Object position data:
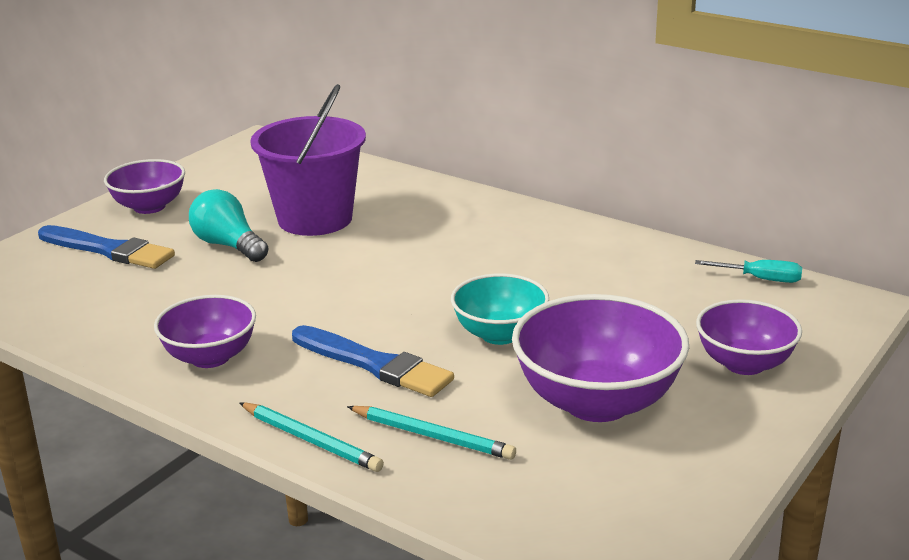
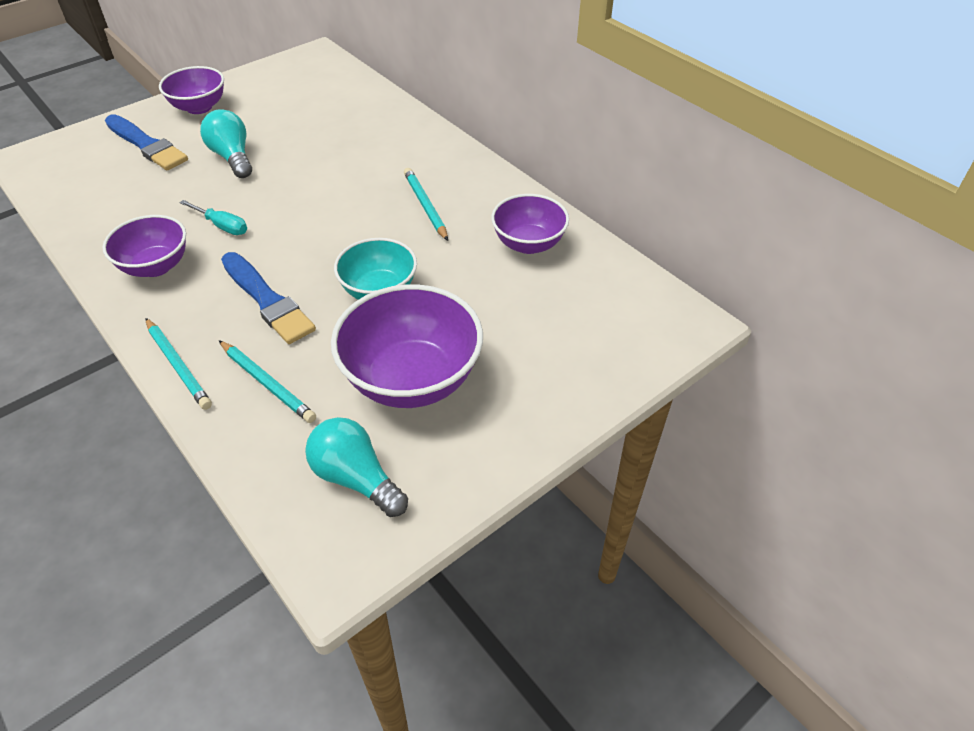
camera: 15 degrees right, 20 degrees up
purple bucket [250,84,366,236] -> none
turquoise screwdriver [695,260,802,283] -> turquoise screwdriver moved to [179,200,247,235]
purple bowl [696,299,802,375] -> purple bowl moved to [491,194,569,254]
none -> turquoise light bulb [305,417,408,517]
none -> turquoise pencil [404,168,448,241]

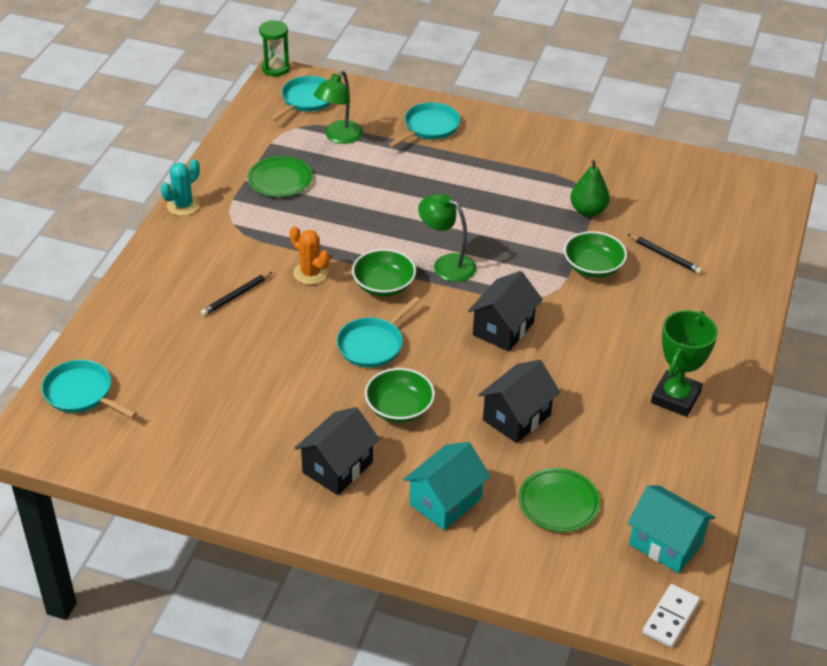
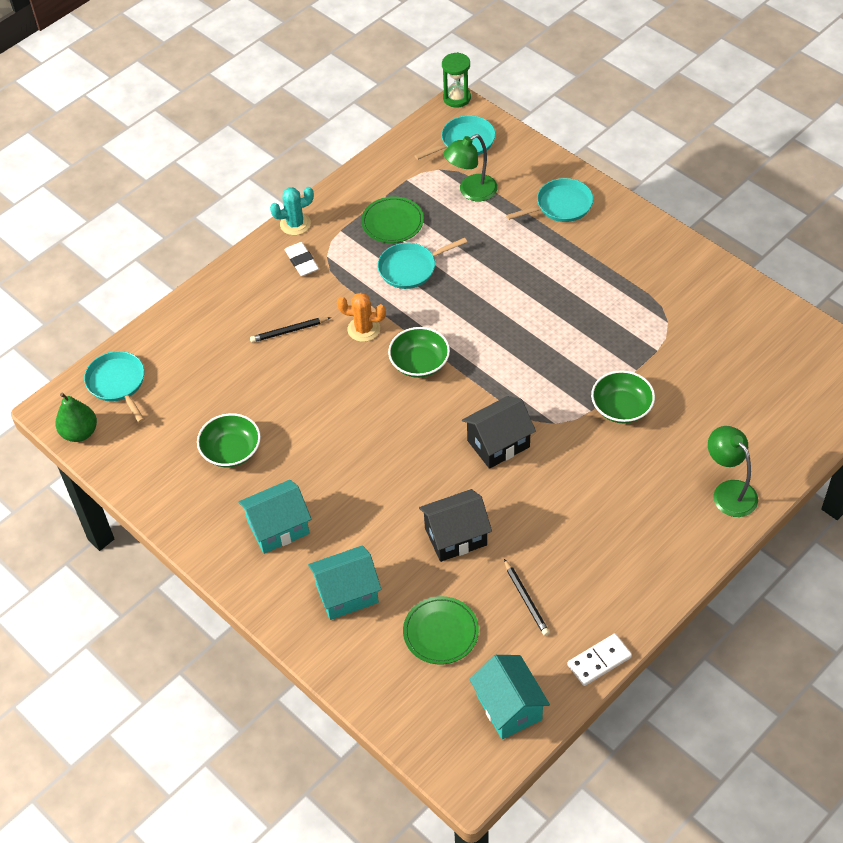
camera: 30 degrees right, 10 degrees up
orange cactus [290,226,330,285] -> orange cactus turned 60 degrees counterclockwise [337,293,386,342]
black house [294,407,380,495] -> turquoise house [238,480,311,554]
turquoise pan [337,297,421,368] -> turquoise pan moved to [378,238,467,289]
green bowl [365,368,435,423] -> green bowl moved to [197,413,261,467]
green lamp [418,194,476,282] -> green lamp moved to [708,426,758,517]
green pear [570,160,610,217] -> green pear moved to [55,393,97,442]
black pencil [628,234,702,274] -> black pencil moved to [504,559,550,636]
white domino [642,584,700,648] -> white domino moved to [567,634,632,686]
green trophy [651,310,718,417] -> none
none -> white eraser [285,242,319,276]

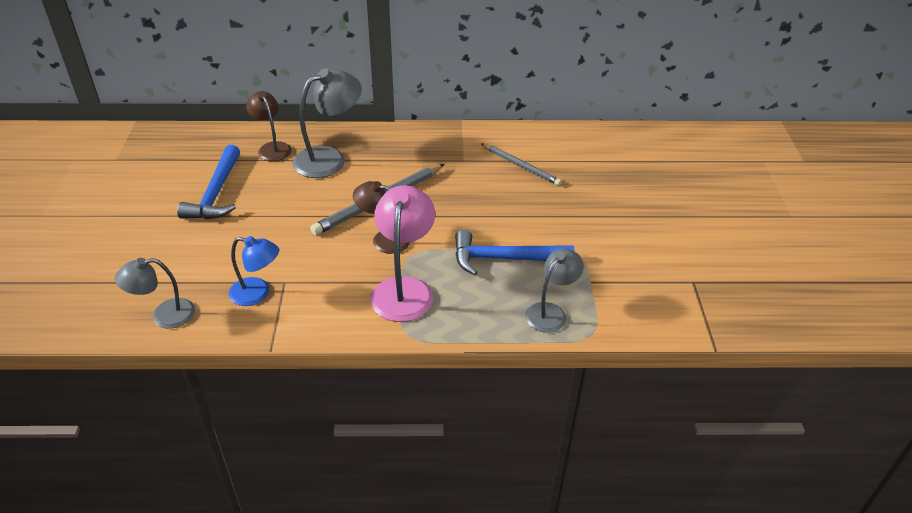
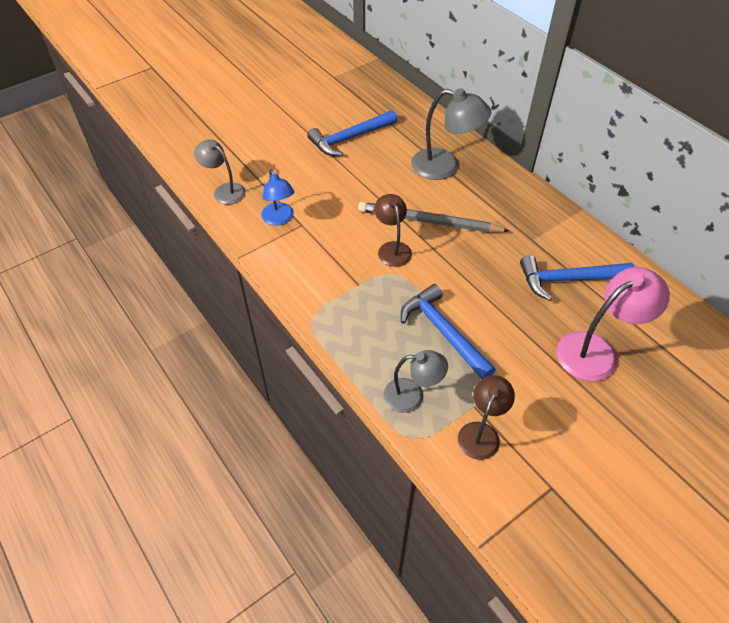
camera: 55 degrees right, 10 degrees up
brown lamp [246,91,291,161] -> brown lamp moved to [458,375,515,460]
pink lamp [370,185,435,322] -> pink lamp moved to [557,267,670,382]
grey pencil [481,143,562,186] -> blue hammer [520,255,635,301]

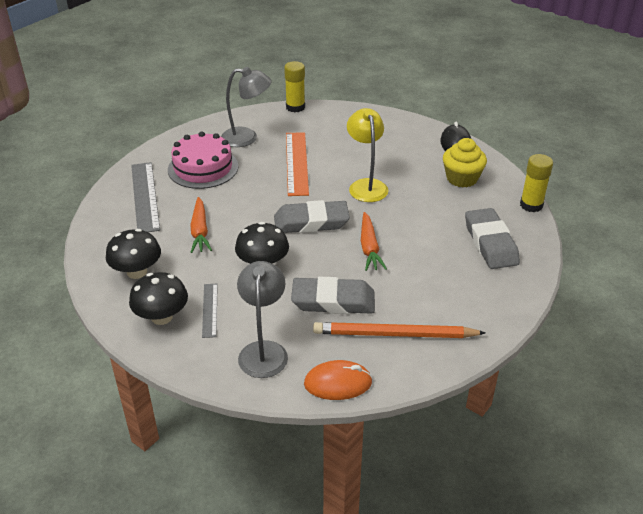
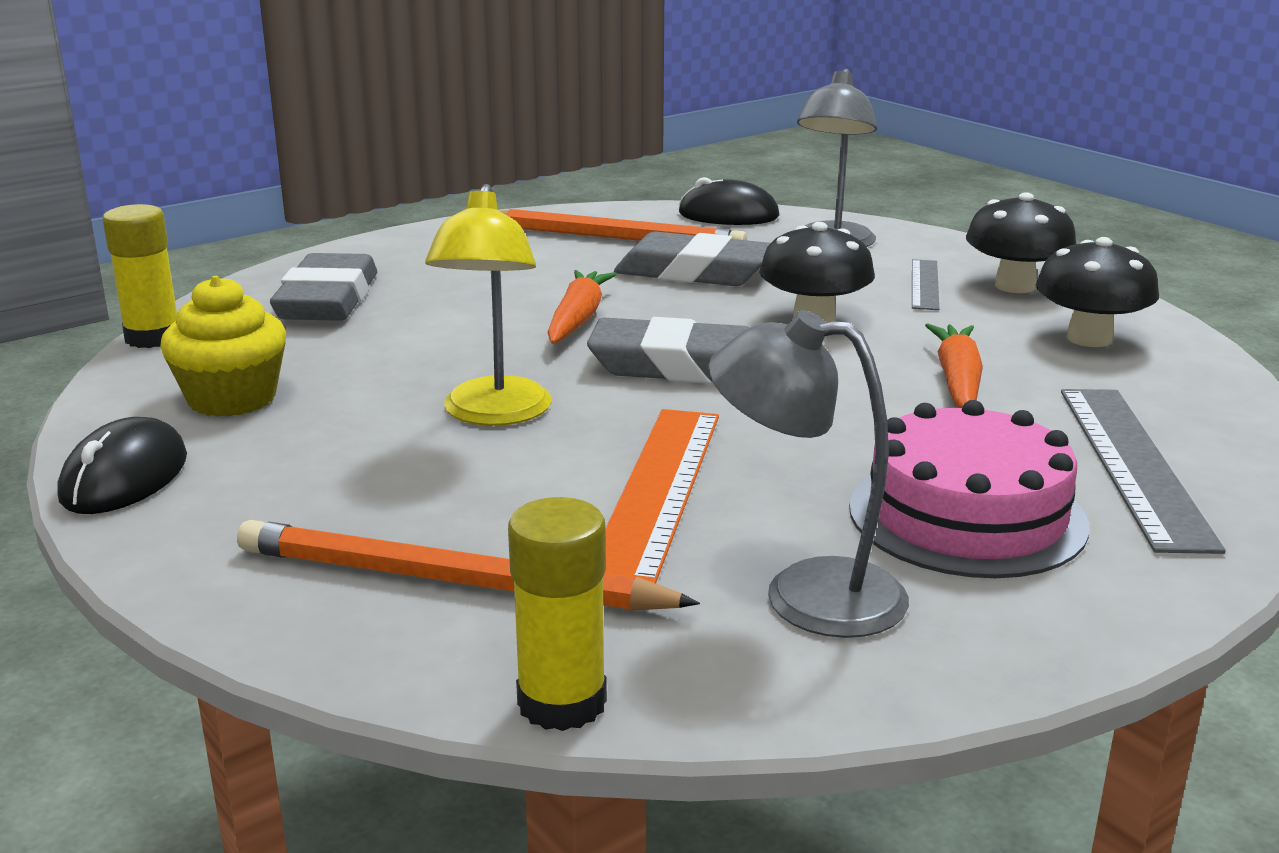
camera: 165 degrees left, 15 degrees down
orange mouse [304,360,373,400] -> black mouse [679,177,780,225]
none -> orange pencil [237,520,700,611]

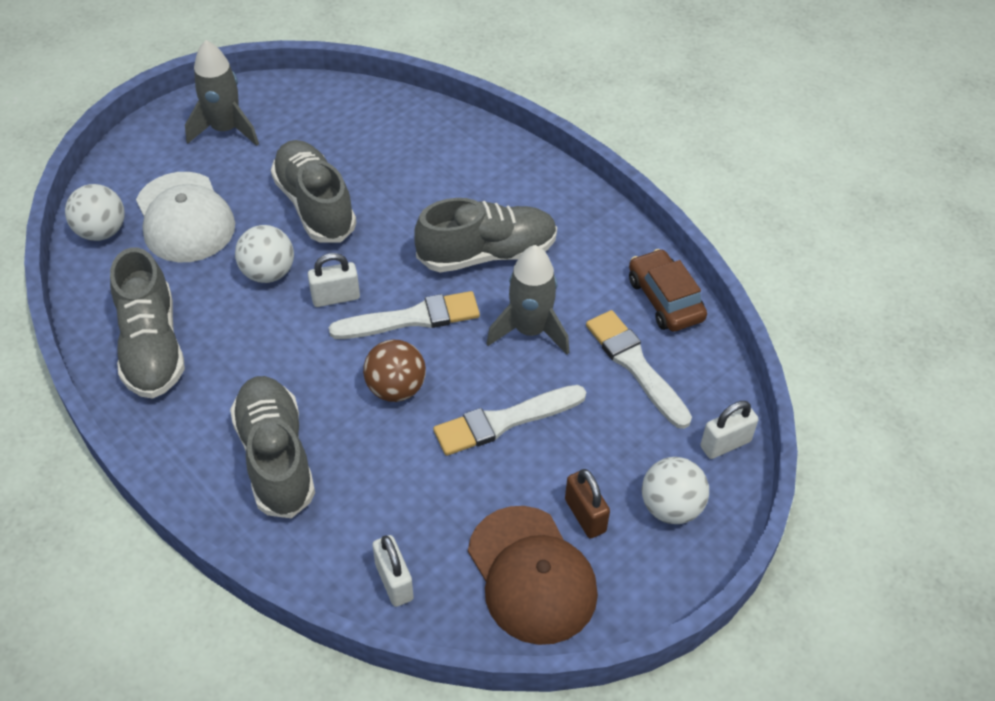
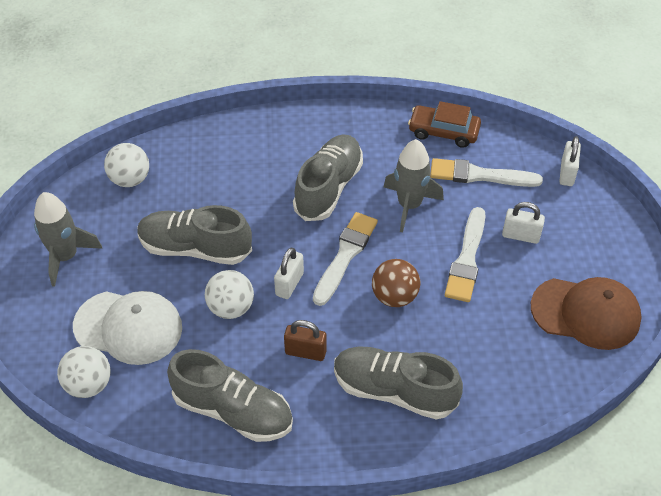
camera: 50 degrees left, 0 degrees up
white padlock [372,535,414,607] -> white padlock moved to [502,202,545,244]
brown padlock [565,469,610,539] -> brown padlock moved to [284,320,327,361]
white ball [642,457,709,524] -> white ball moved to [104,143,149,187]

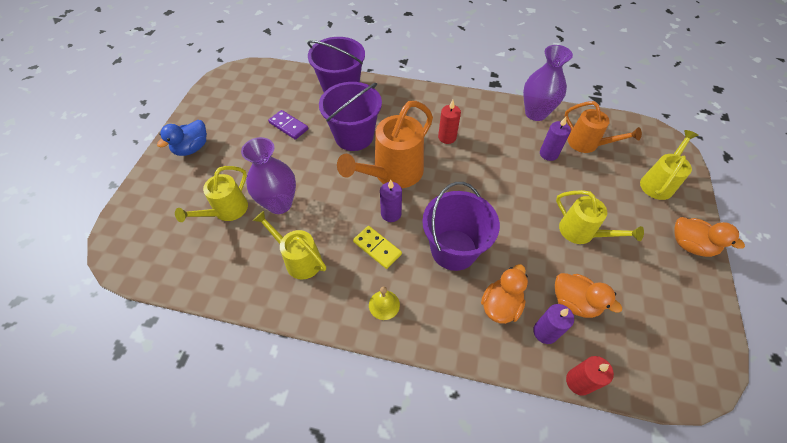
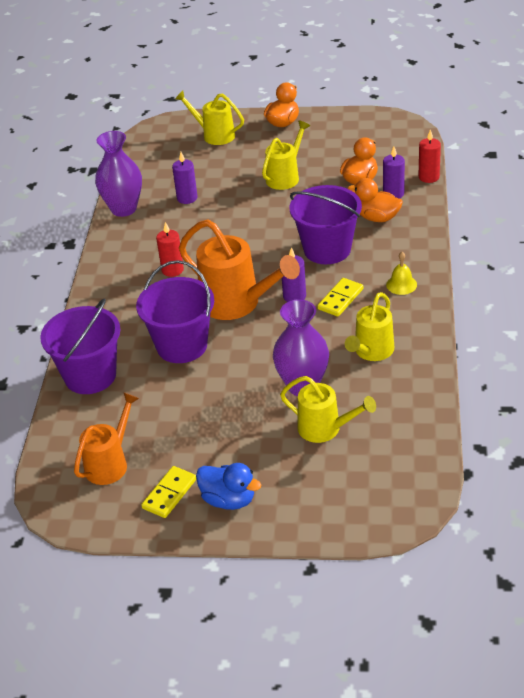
camera: 95 degrees left, 15 degrees down
purple domino [268,110,308,140] -> none
orange watering can [565,101,642,153] -> orange watering can moved to [74,392,139,485]
none -> yellow domino [141,466,196,518]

Exercise brief - All lines that hold the word "black" should be copied from the data.

Response to the exercise -
black house [294,407,380,495] -> turquoise house [238,480,311,554]
black pencil [628,234,702,274] -> black pencil moved to [504,559,550,636]
orange mouse [304,360,373,400] -> black mouse [679,177,780,225]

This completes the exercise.